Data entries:
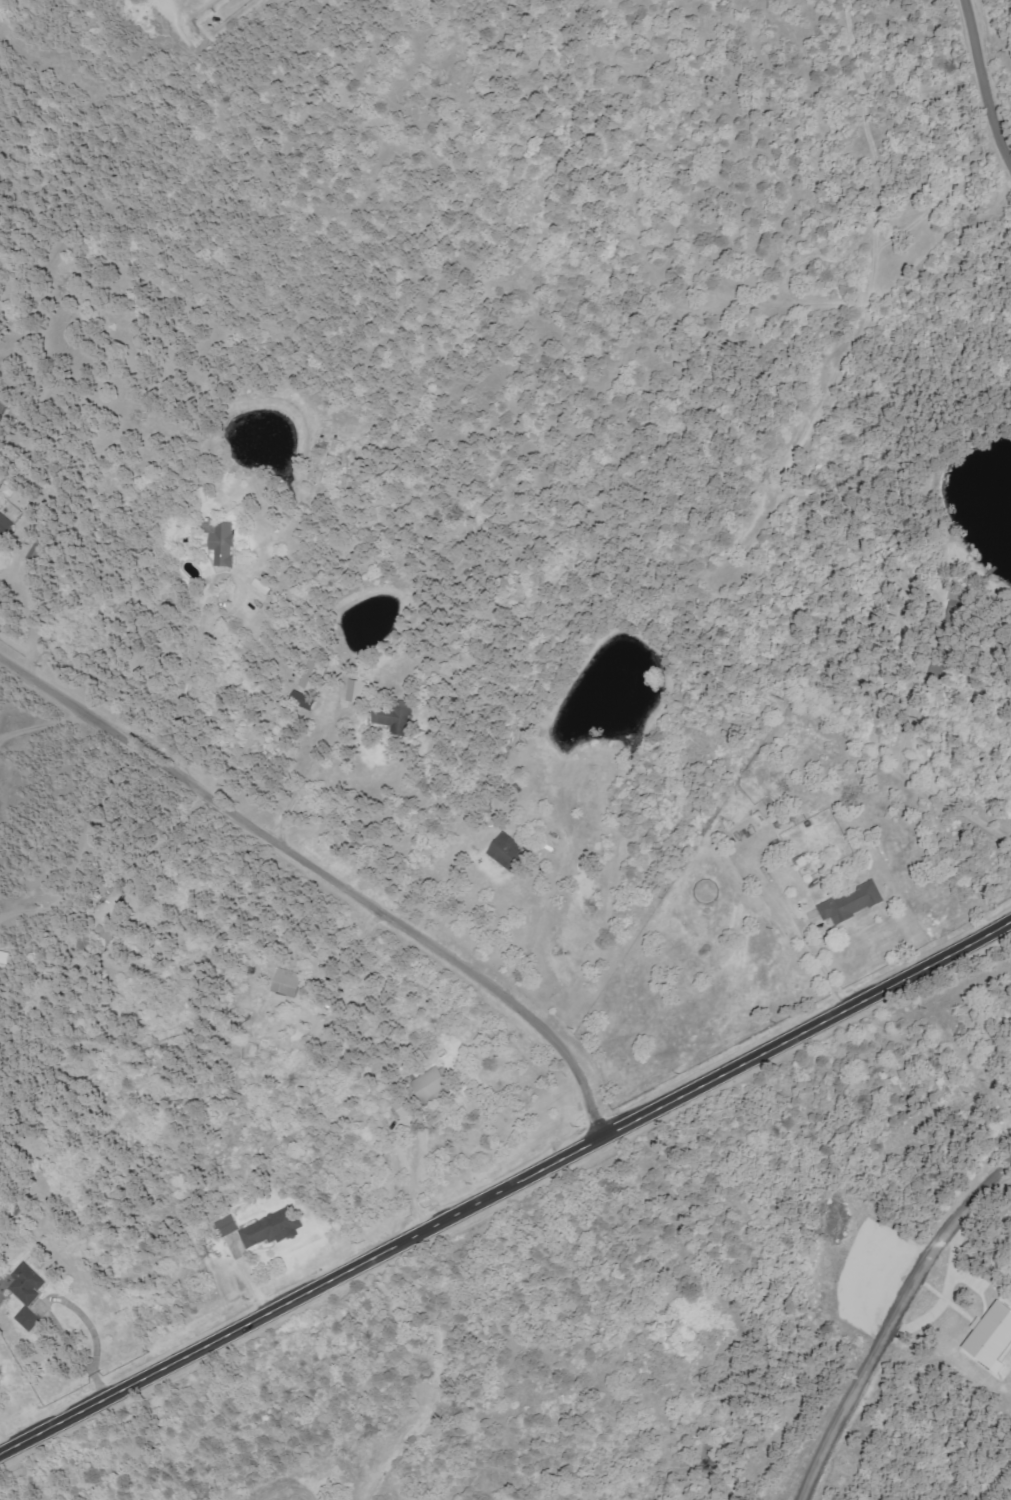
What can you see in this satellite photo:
road: (987, 86)
building: (5, 405)
building: (6, 526)
building: (223, 542)
building: (315, 674)
building: (511, 852)
road: (326, 869)
building: (854, 904)
building: (7, 957)
building: (289, 983)
building: (434, 1084)
building: (407, 1107)
road: (504, 1182)
building: (229, 1226)
building: (276, 1229)
building: (31, 1295)
road: (892, 1317)
building: (994, 1338)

What is being asked: Retype the data exactly as it stands, but keep the images out of your copy.

Final answer:
What can you see in this satellite photo:
road: (987, 86)
building: (5, 405)
building: (6, 526)
building: (223, 542)
building: (315, 674)
building: (511, 852)
road: (326, 869)
building: (854, 904)
building: (7, 957)
building: (289, 983)
building: (434, 1084)
building: (407, 1107)
road: (504, 1182)
building: (229, 1226)
building: (276, 1229)
building: (31, 1295)
road: (892, 1317)
building: (994, 1338)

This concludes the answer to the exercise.